▶ Directions: Copy only this range: the line with "gray rectangle: (56, 118)" through the final line of the material, inclusive at both ends.
■ ■ ■ ■ ■
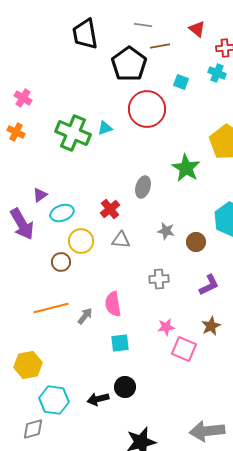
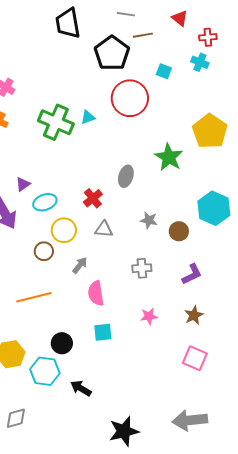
gray arrow: (85, 316) -> (80, 265), moved
pink square: (184, 349) -> (195, 358), moved
black circle: (125, 387) -> (62, 343), moved
black arrow: (98, 399) -> (81, 388), turned 45
cyan hexagon: (54, 400) -> (45, 371), moved

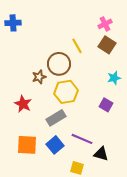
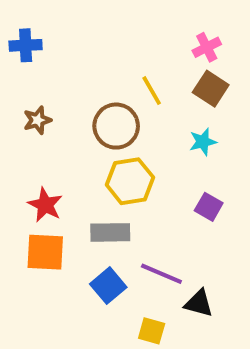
brown star: (39, 77) -> (37, 120), moved
cyan star: (114, 78) -> (203, 142), moved
gray rectangle: (56, 118) -> (110, 232), turned 30
orange square: (27, 145) -> (45, 252), moved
■ ■ ■ ■ ■
▶ Solution to the exercise:
gray rectangle: (56, 118) -> (110, 232), turned 30
orange square: (27, 145) -> (45, 252), moved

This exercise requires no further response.